- _WHAT YOU ARE ASKED TO DO_:
Within the listing below, show every line that contains the word "moved".

_ _ _ _ _ _ _

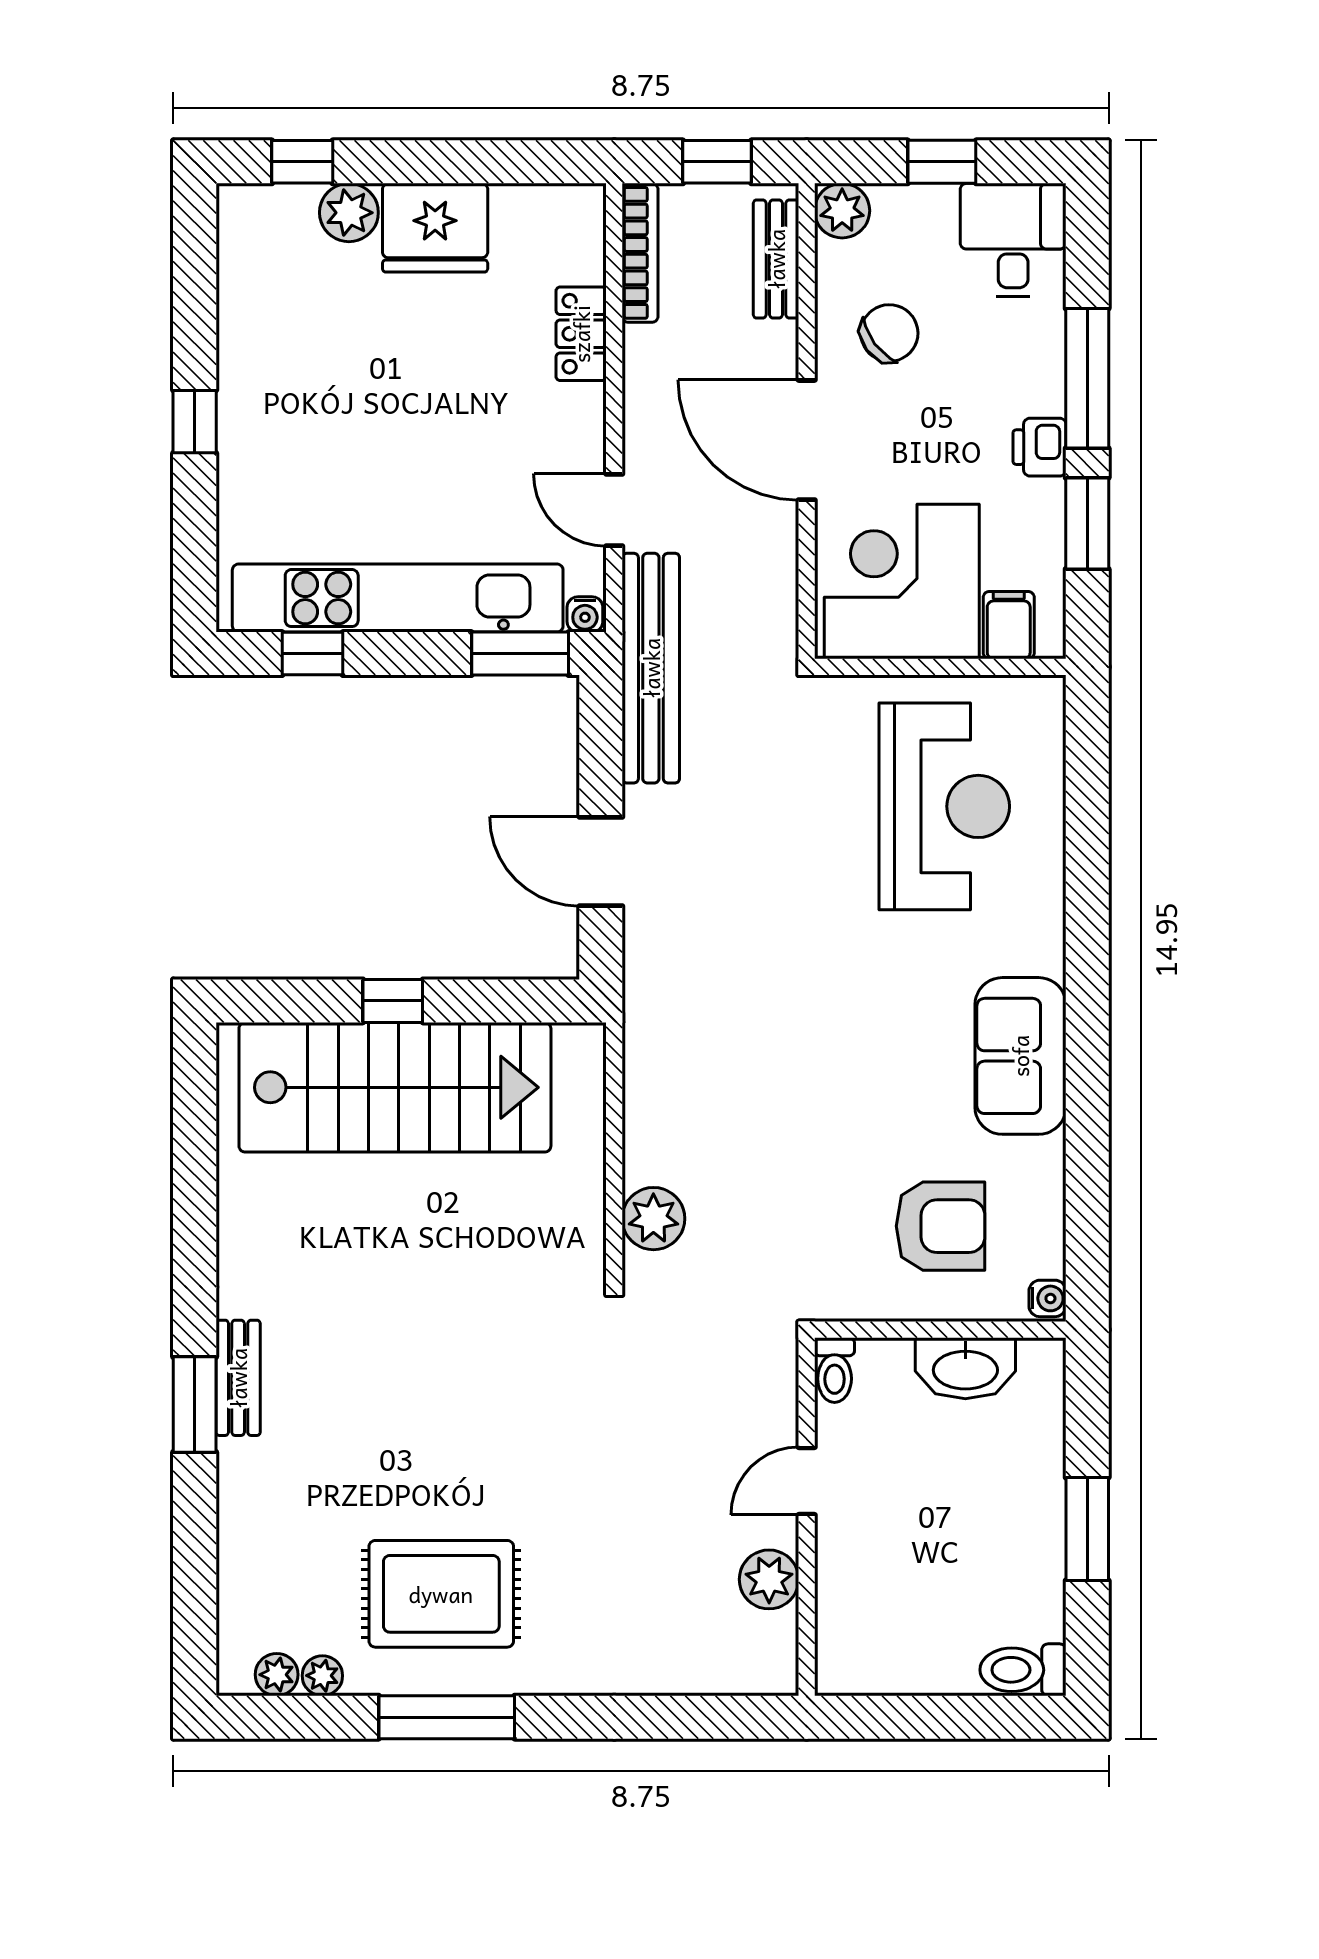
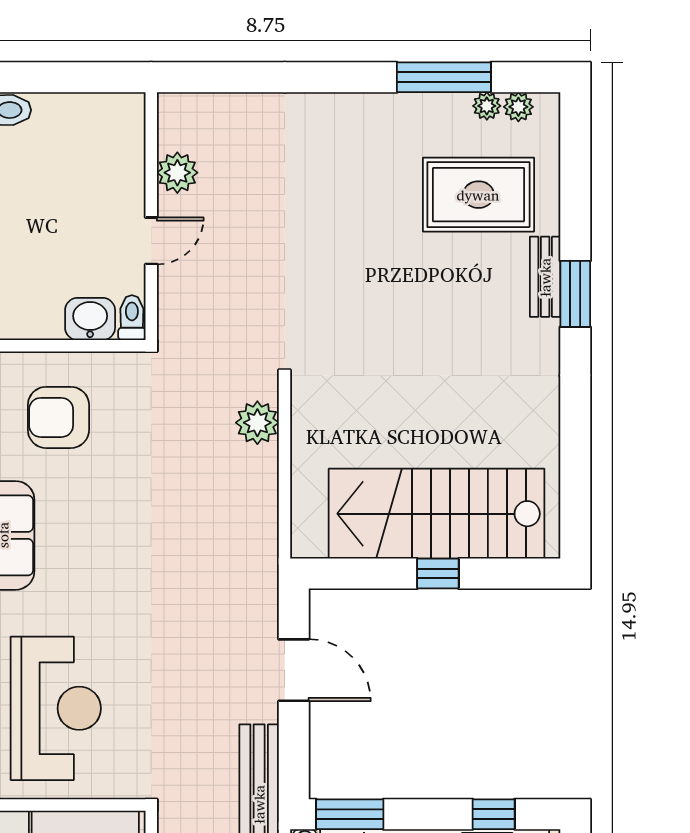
reception desk: (944, 806) -> (56, 708), turned 180
washbasin: (965, 1368) -> (90, 319), moved, width x0.72
bench: (238, 1378) -> (545, 277), moved
rug: (441, 1594) -> (478, 195), moved
window: (447, 1717) -> (444, 77), moved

_ _ _ _ _ _ _

- _COMPLETED EXERCISE_:
washbasin: (965, 1368) -> (90, 319), moved, width x0.72
bench: (238, 1378) -> (545, 277), moved
rug: (441, 1594) -> (478, 195), moved
window: (447, 1717) -> (444, 77), moved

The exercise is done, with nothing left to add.